**YOUR INSTRUCTIONS**
What is the count of lines in the material below that hold "Contacts"? Answer with only that number.

[Start of section]

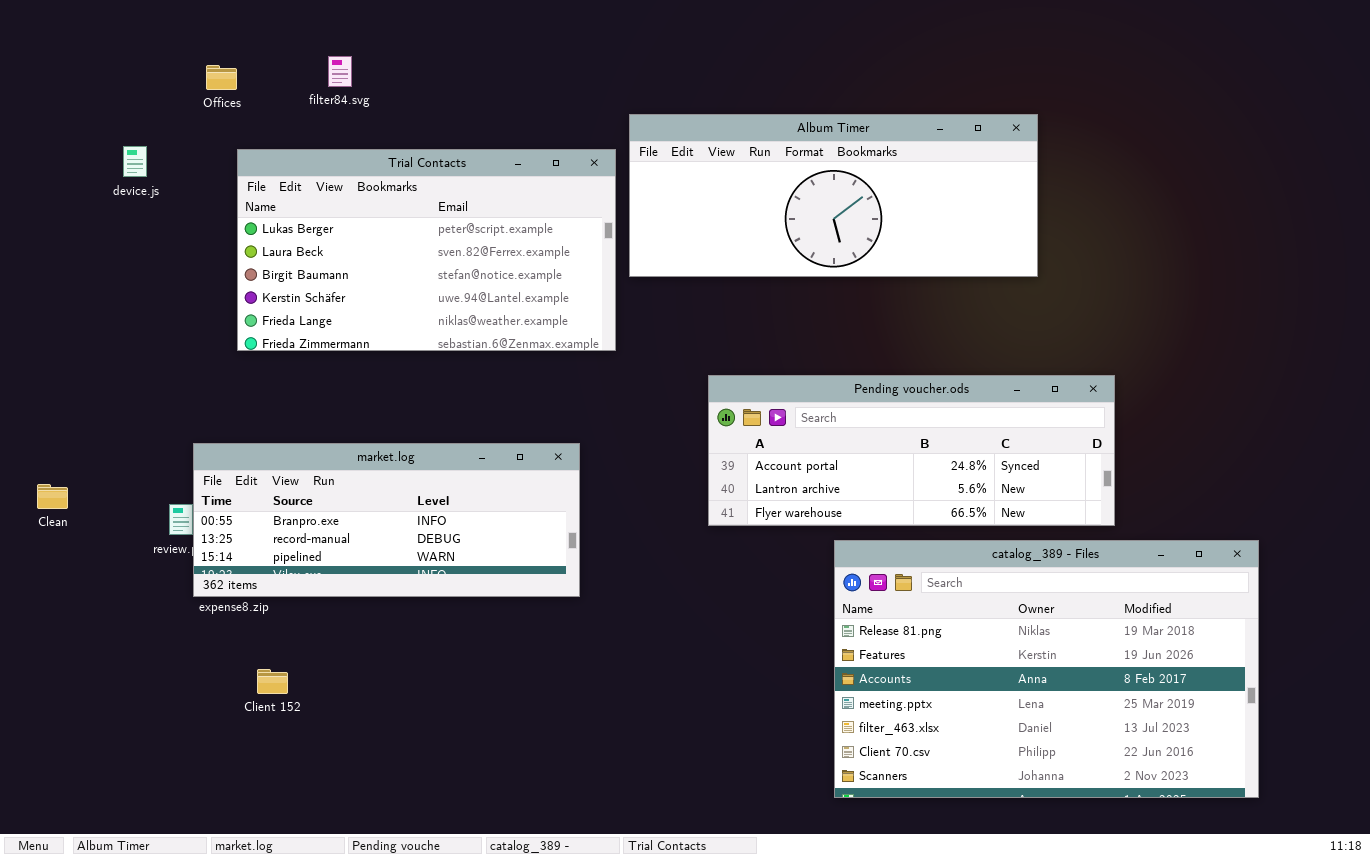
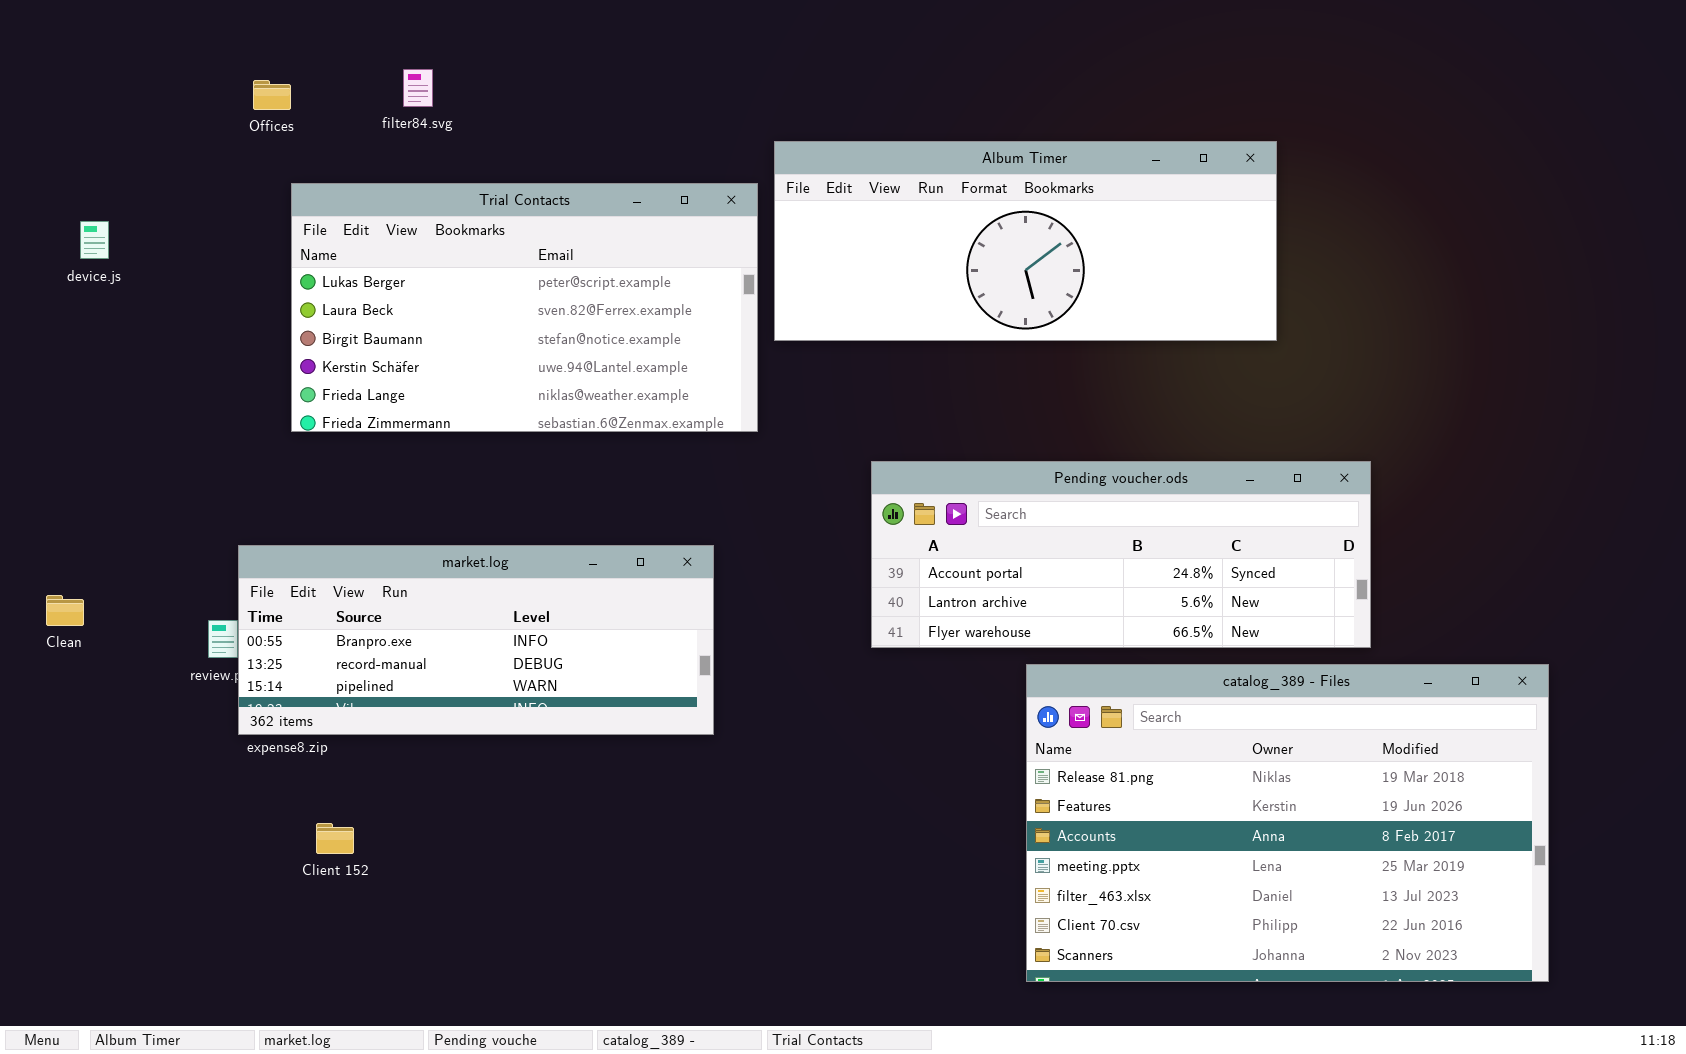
device.js: [123,146,147,177] -> [80,221,109,259], moved

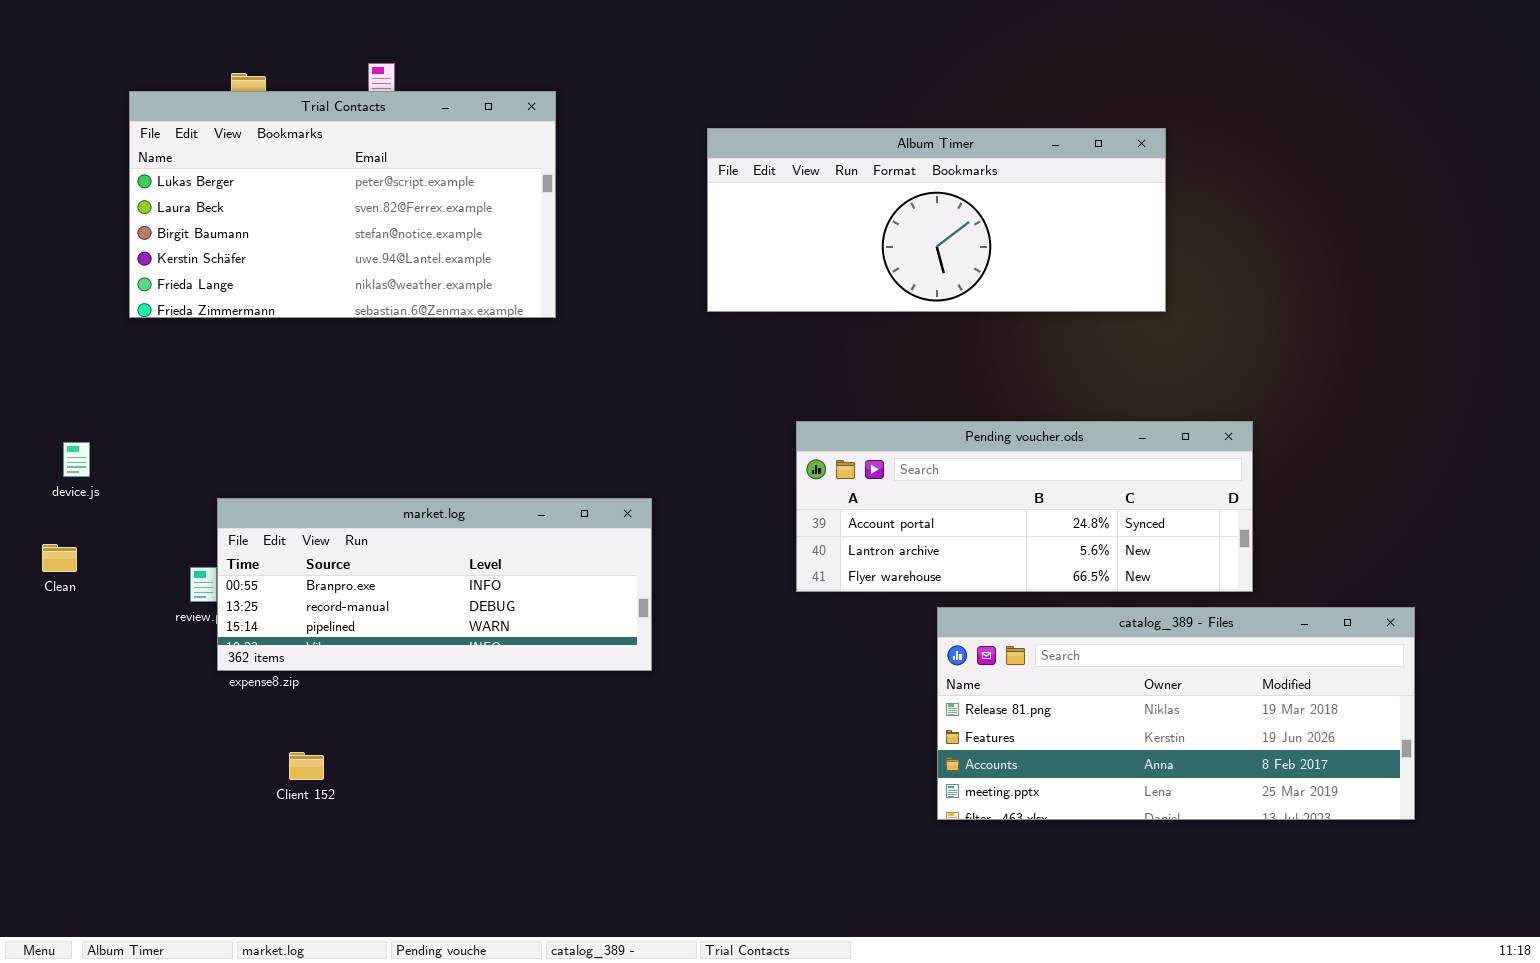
Trial Contacts: [291,183,758,432] -> [129,91,556,318], moved
device.js: [80,221,109,259] -> [63,442,90,477], moved
catalog_389 - Files: [1026,664,1549,982] -> [937,607,1415,820], resized

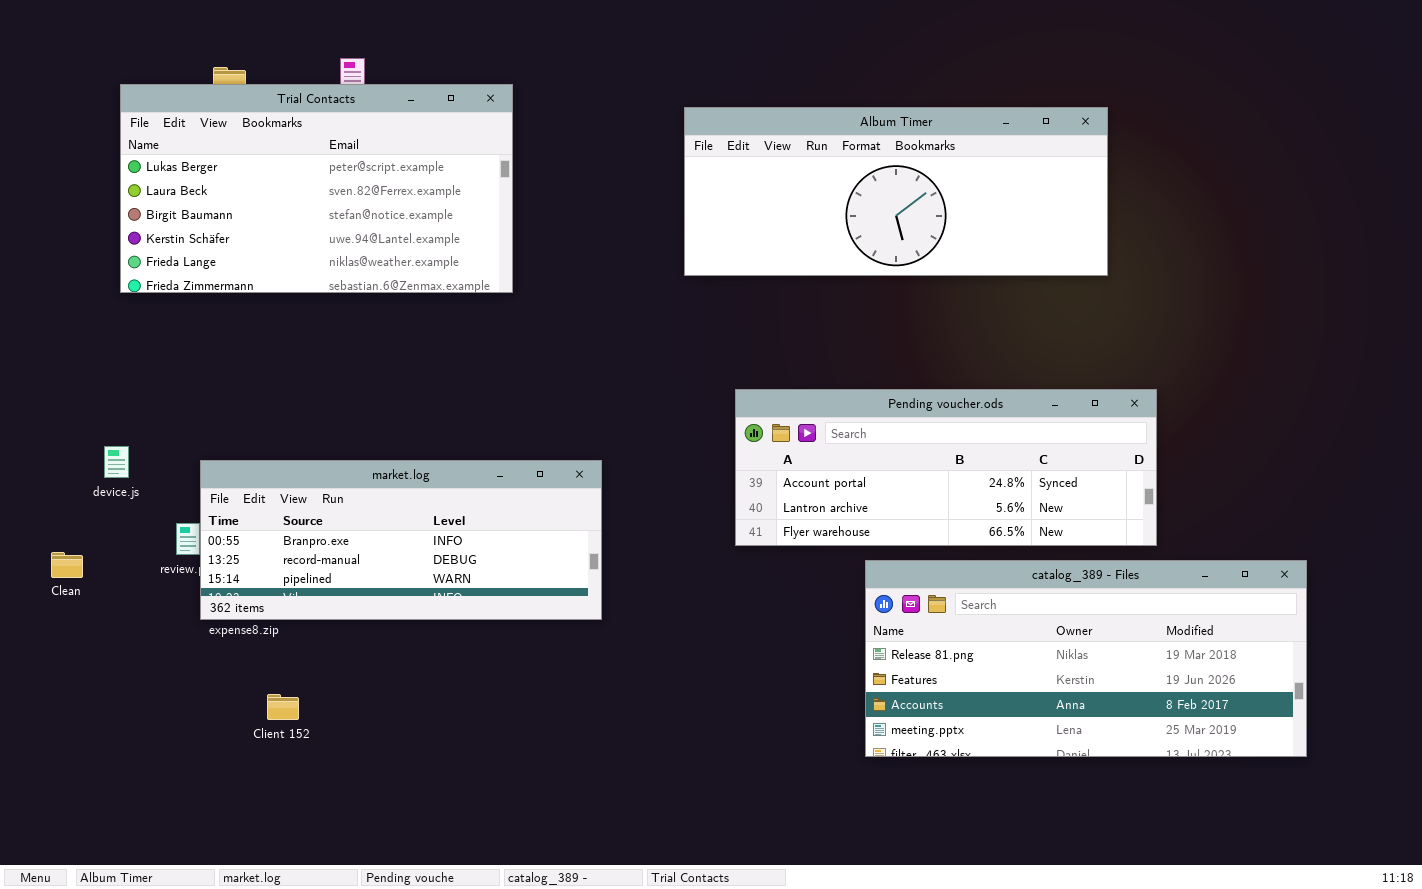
Album Timer: [707,128,1166,312] -> [684,107,1108,276], moved
device.js: [63,442,90,477] -> [104,446,129,478], moved
Clean: [42,544,77,572] -> [51,552,83,578], moved

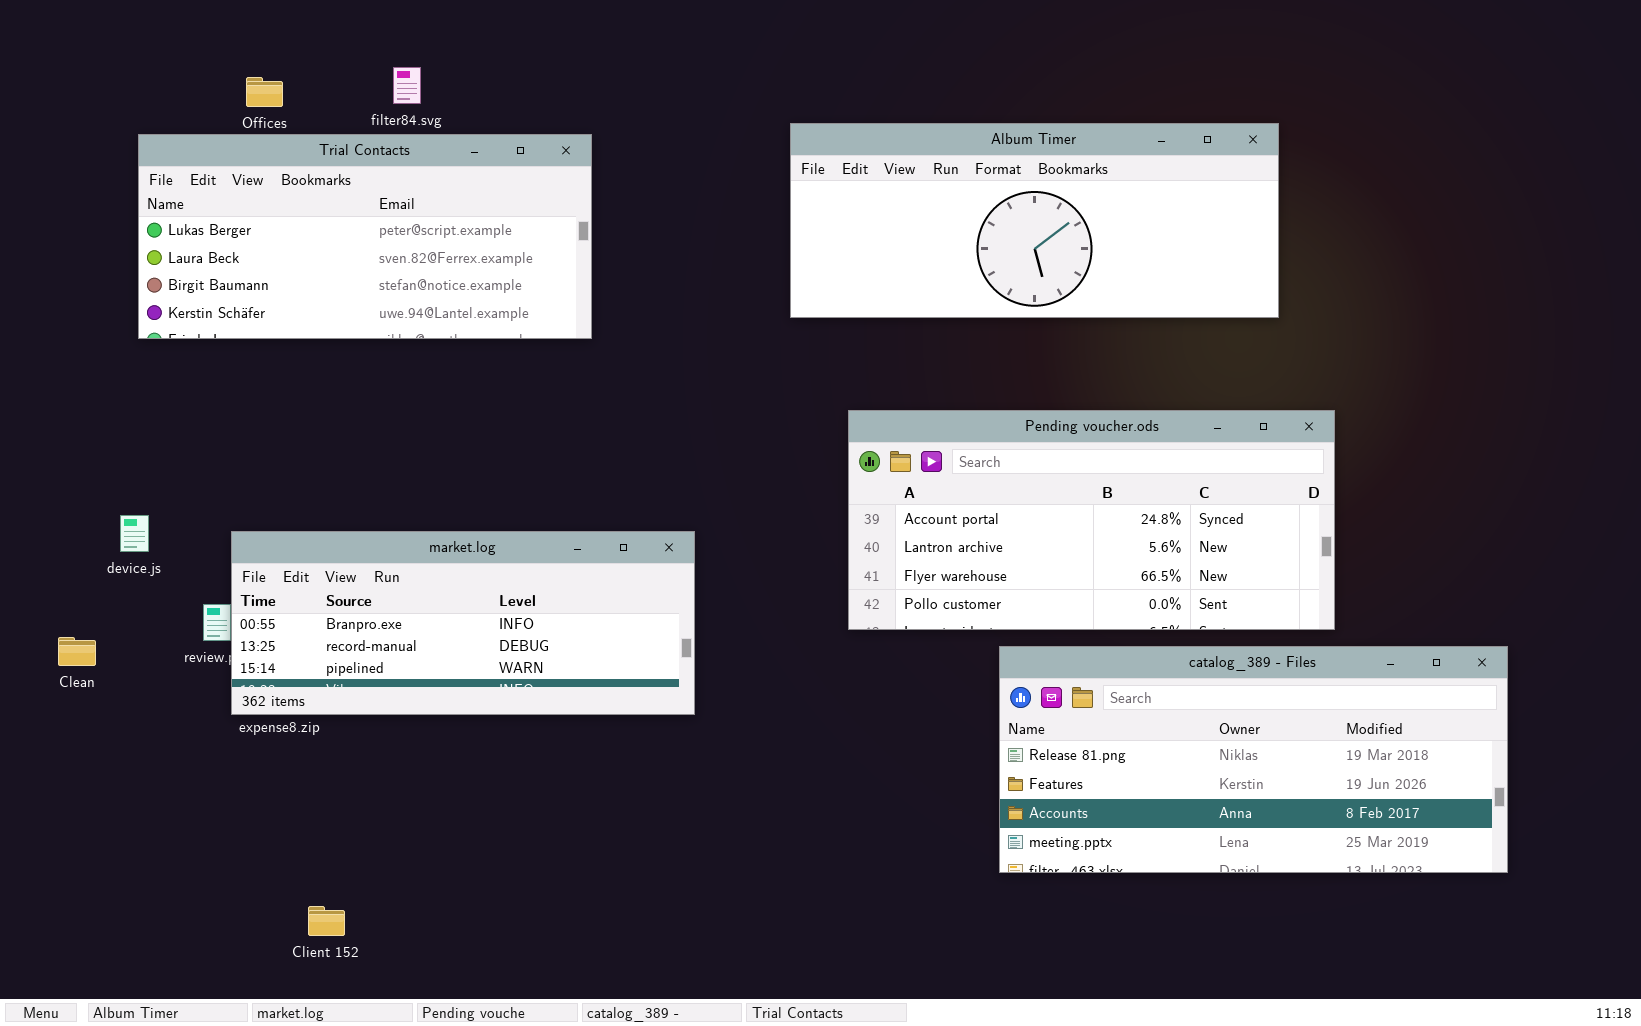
Trial Contacts: [120,84,513,293] -> [138,134,592,339], resized
Pending voucher.ods: [735,389,1157,546] -> [848,410,1335,630], resized
Client 152: [267,694,299,720] -> [308,906,345,936], moved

[End of section]

**EXERCISE RESULT**
2